Your instructions >>
Would you go through the records below and copy each line with the string "none"?
*** Records for this exercise ***
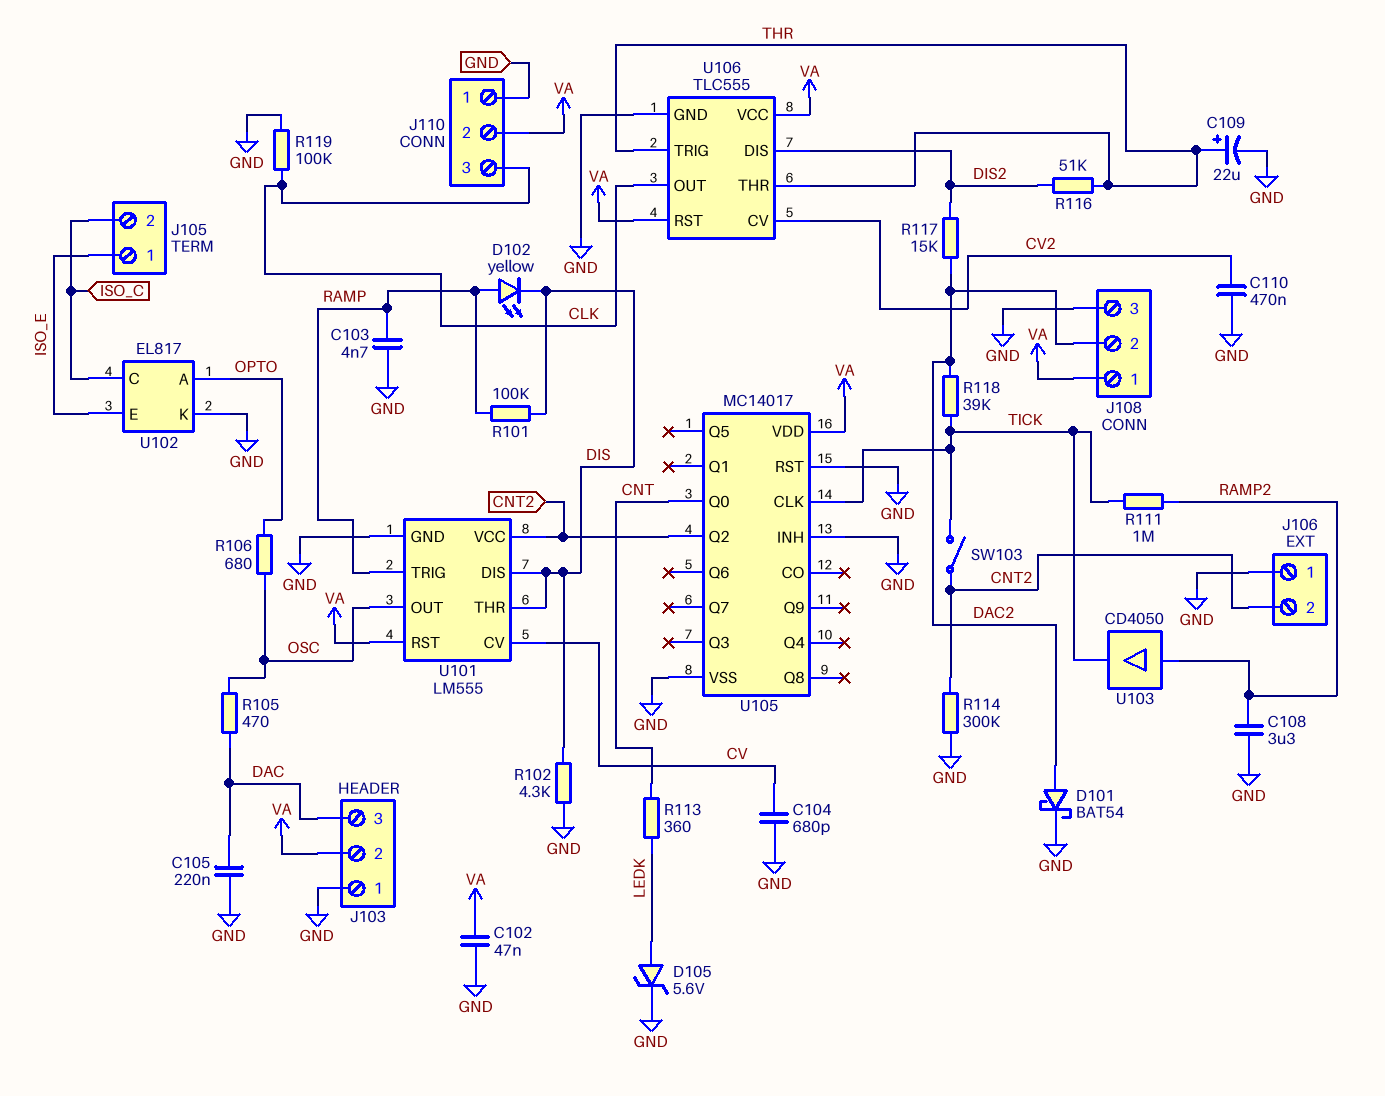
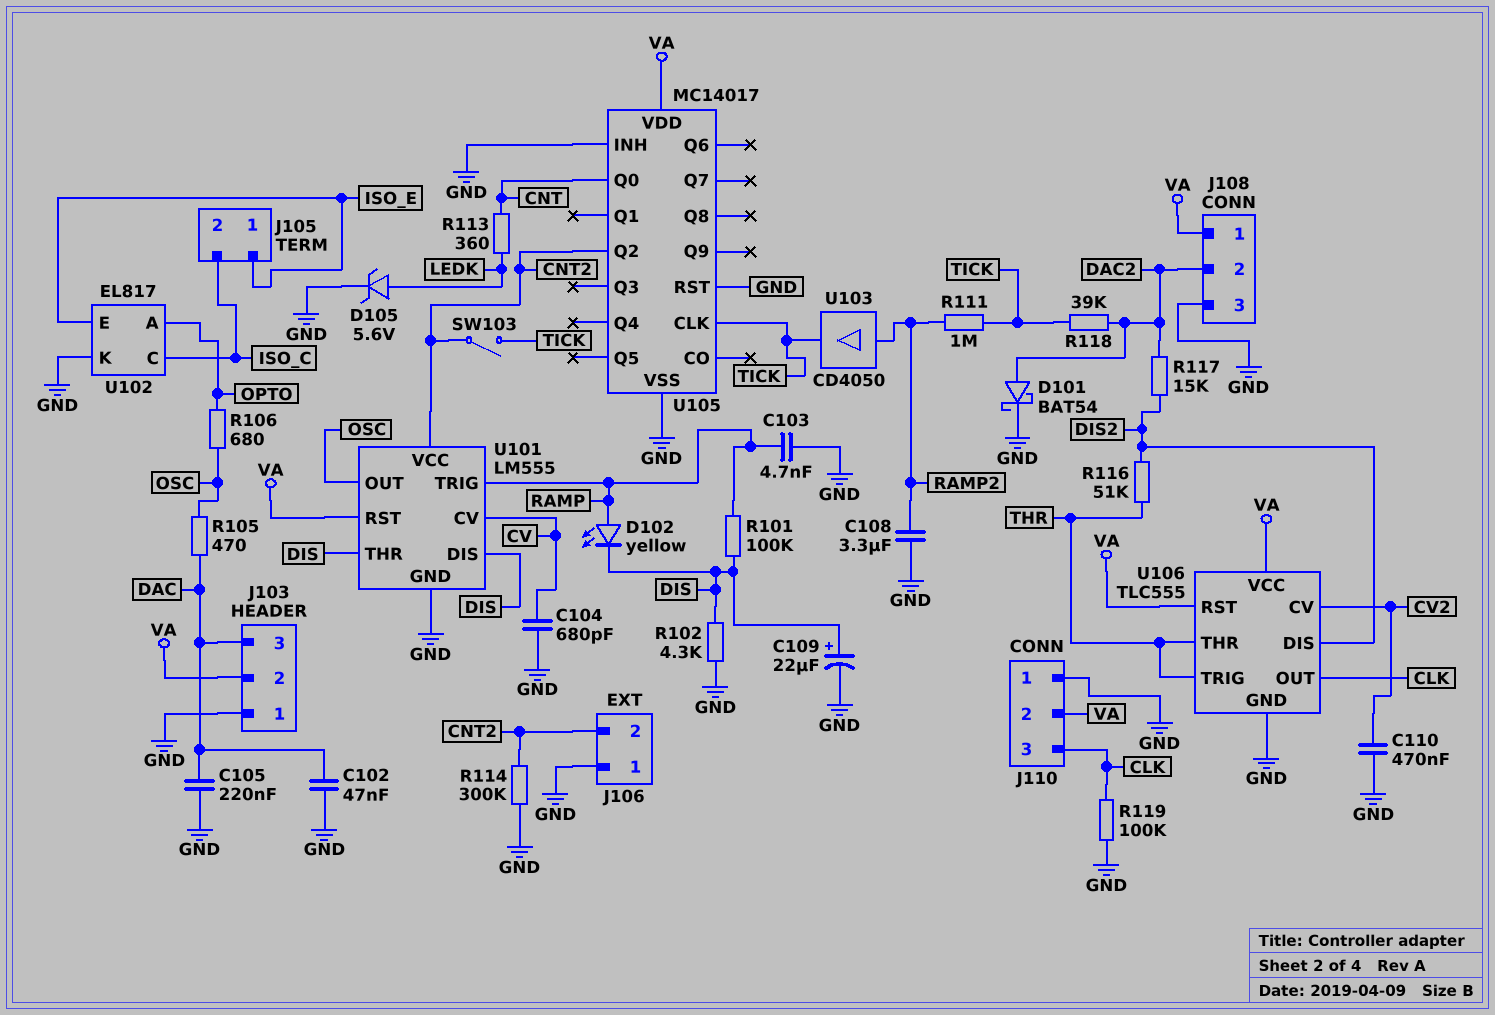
C102: 47nF (GND, VA) -> 47nF (DAC, GND)
C109: 22uF (plus THR, minus GND) -> 22uF (plus DIS, minus GND)

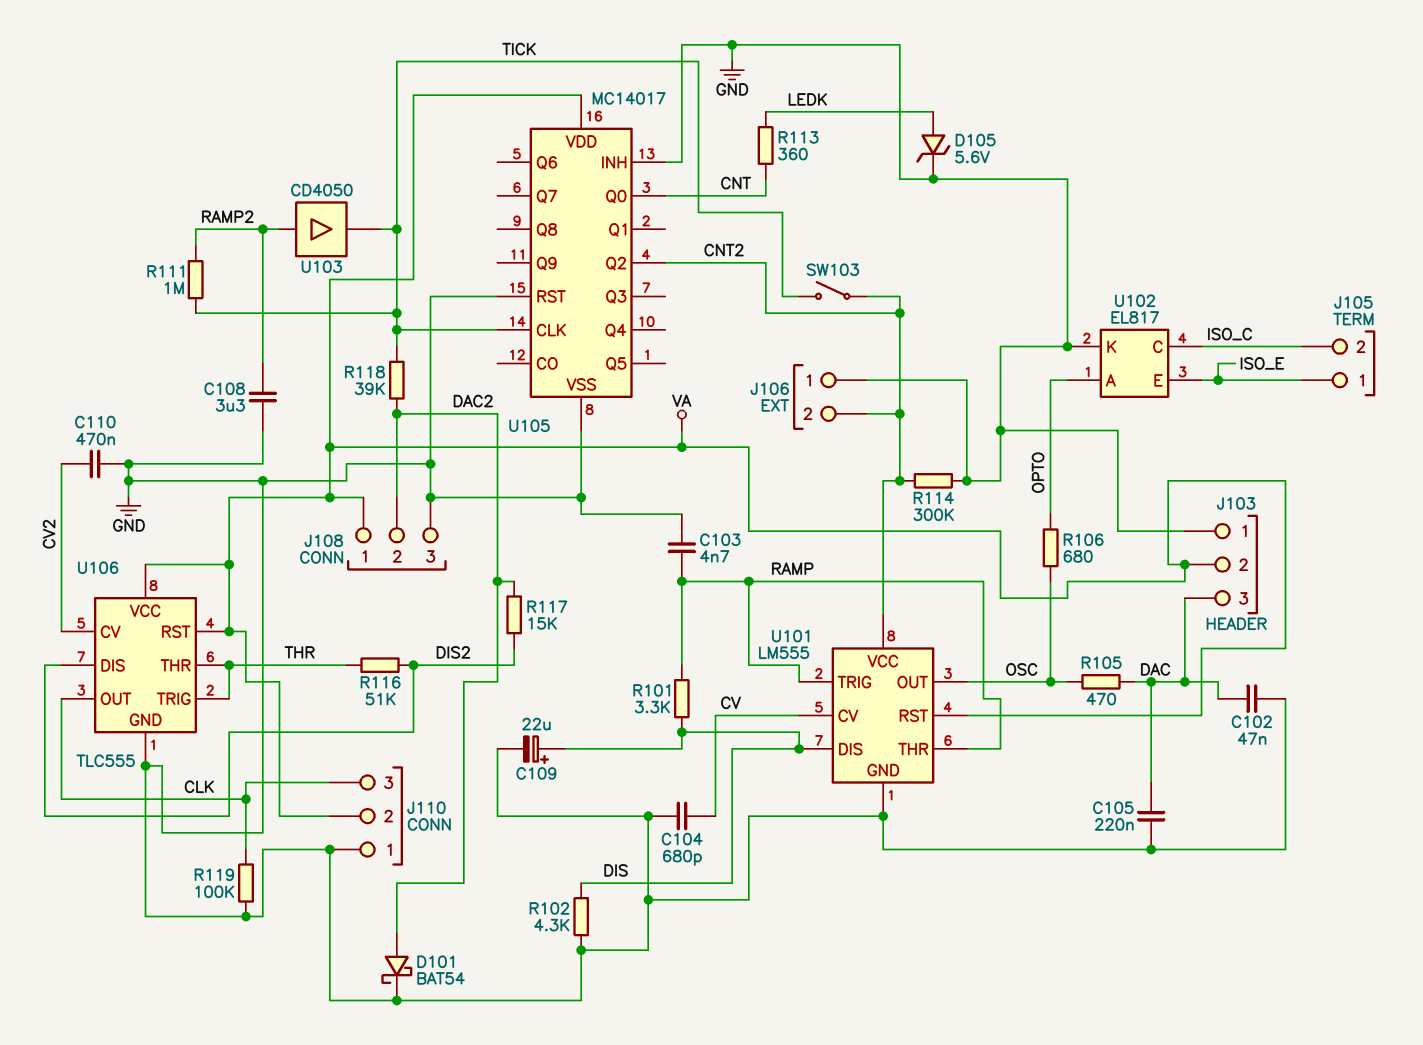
D102: LED yellow (A RAMP, K DIS) -> none
R101: 100k (DIS, RAMP) -> 3.3k (DIS, RAMP)
U101 pin THR: DIS -> RAMP

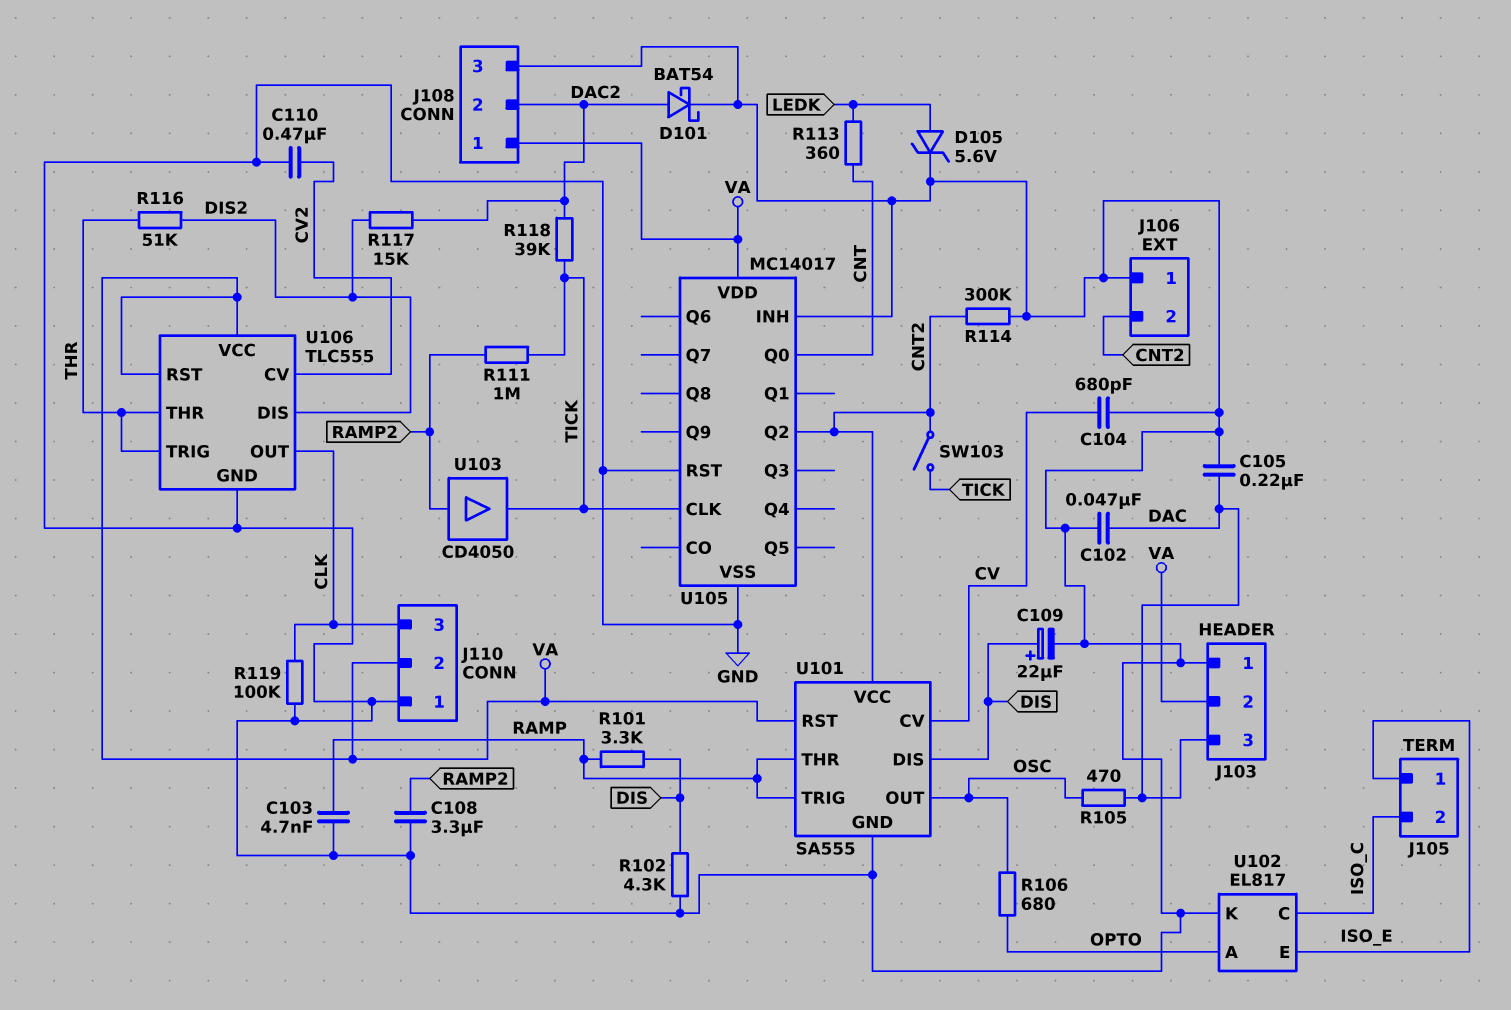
U101: LM555 -> SA555

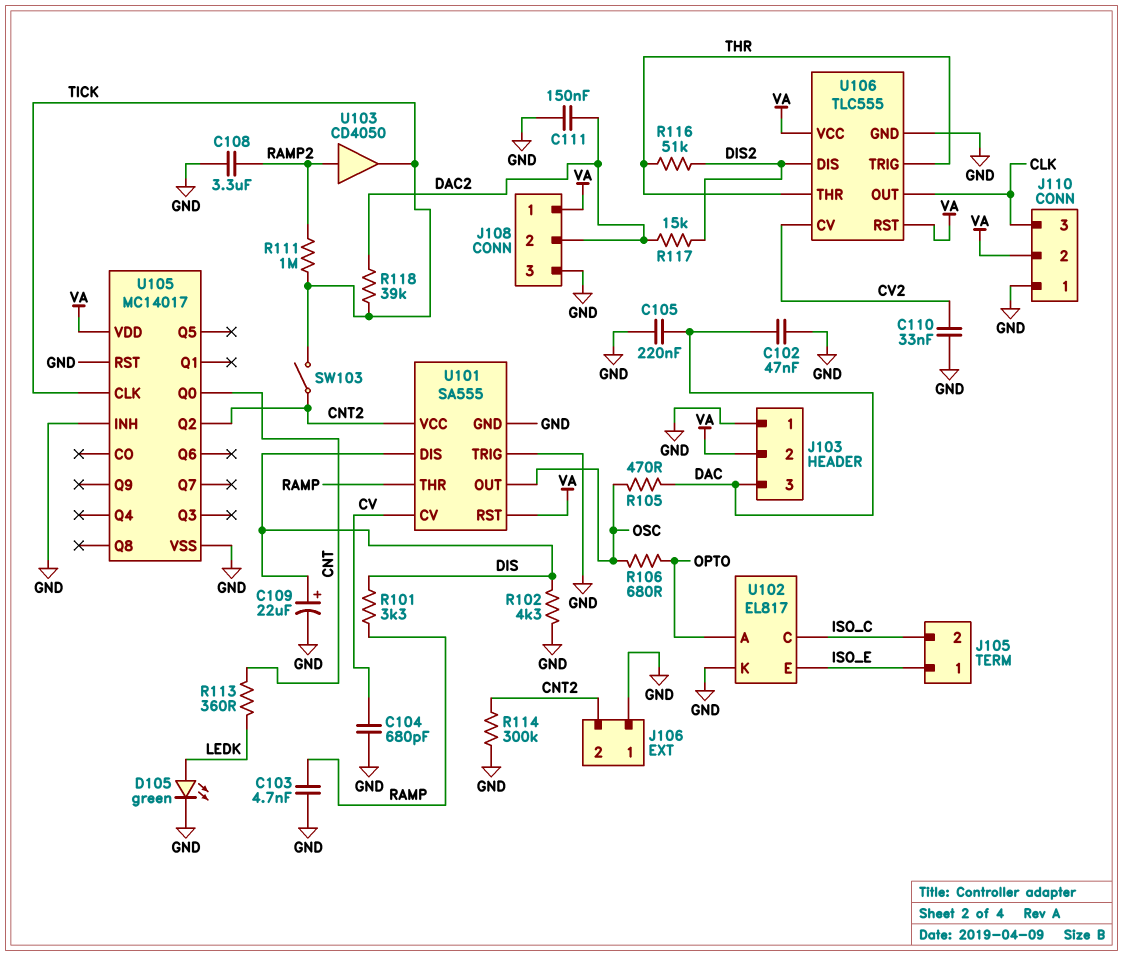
C110: 470nF (CV2, GND) -> 33nF (CV2, GND)
C111: none -> 150nF (DAC2, GND)
D101: schottky BAT54 (A DAC2, K GND) -> none
D105: zener 5.6V (A LEDK, K GND) -> LED green (A LEDK, K GND)
R119: 100k (CLK, GND) -> none
U101 pin TRIG: RAMP -> GND

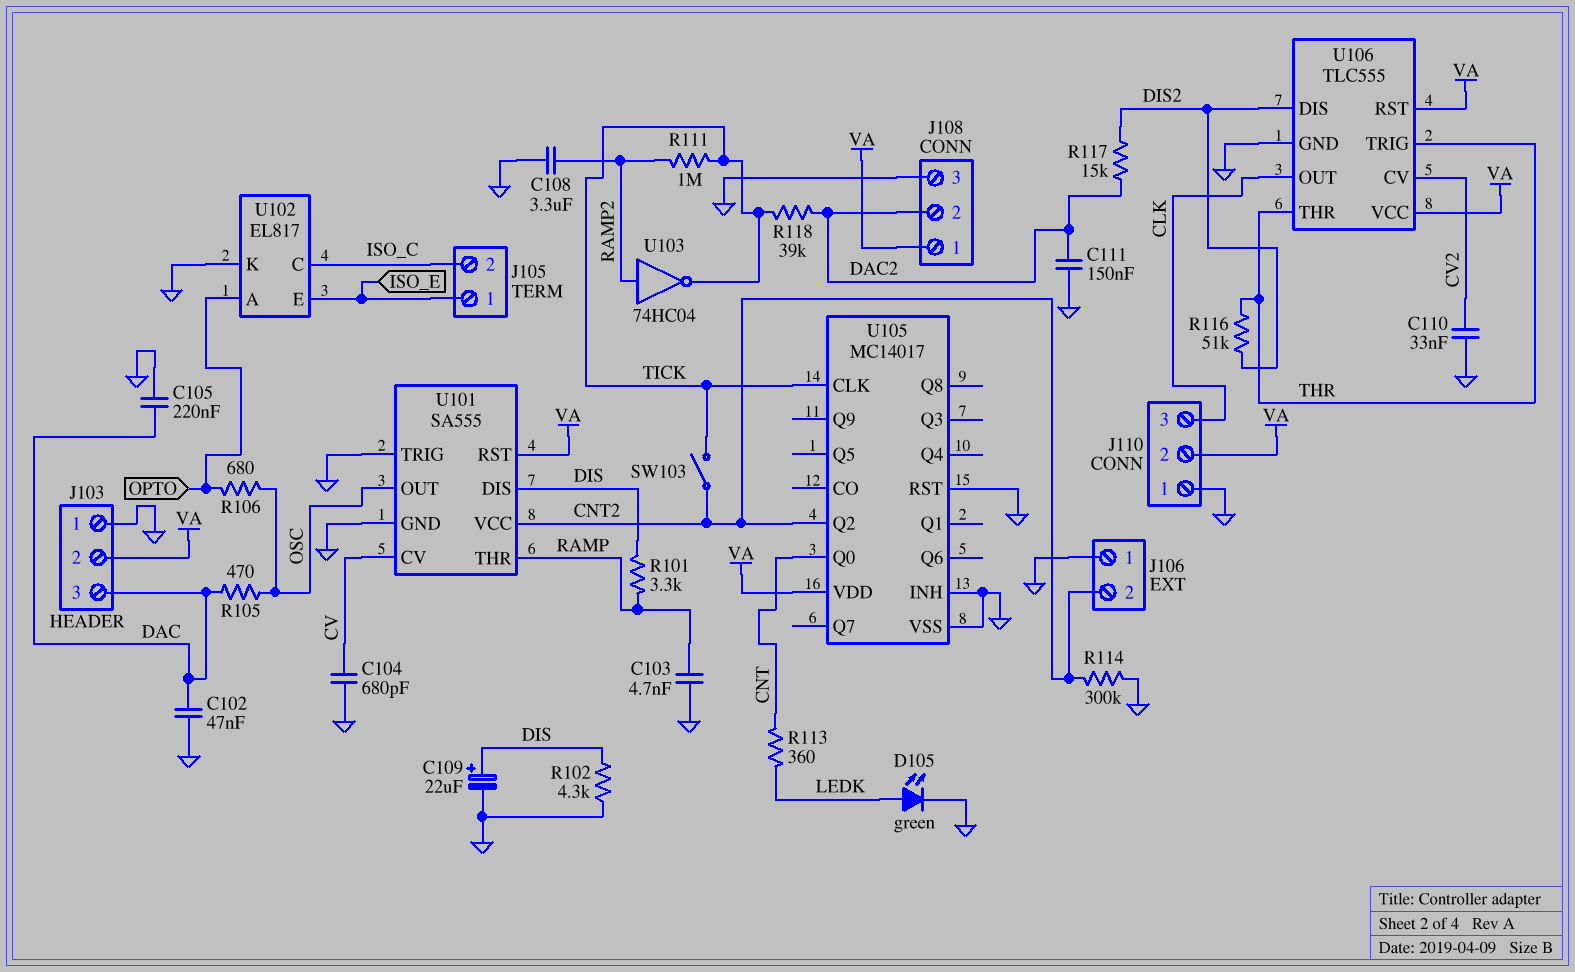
U103: buffer CD4050 (in RAMP2, out TICK) -> NOT 74HC04 (in RAMP2, out TICK)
***
Exercise output >>
D102: LED yellow (A RAMP, K DIS) -> none
C111: none -> 150nF (DAC2, GND)
D101: schottky BAT54 (A DAC2, K GND) -> none
R119: 100k (CLK, GND) -> none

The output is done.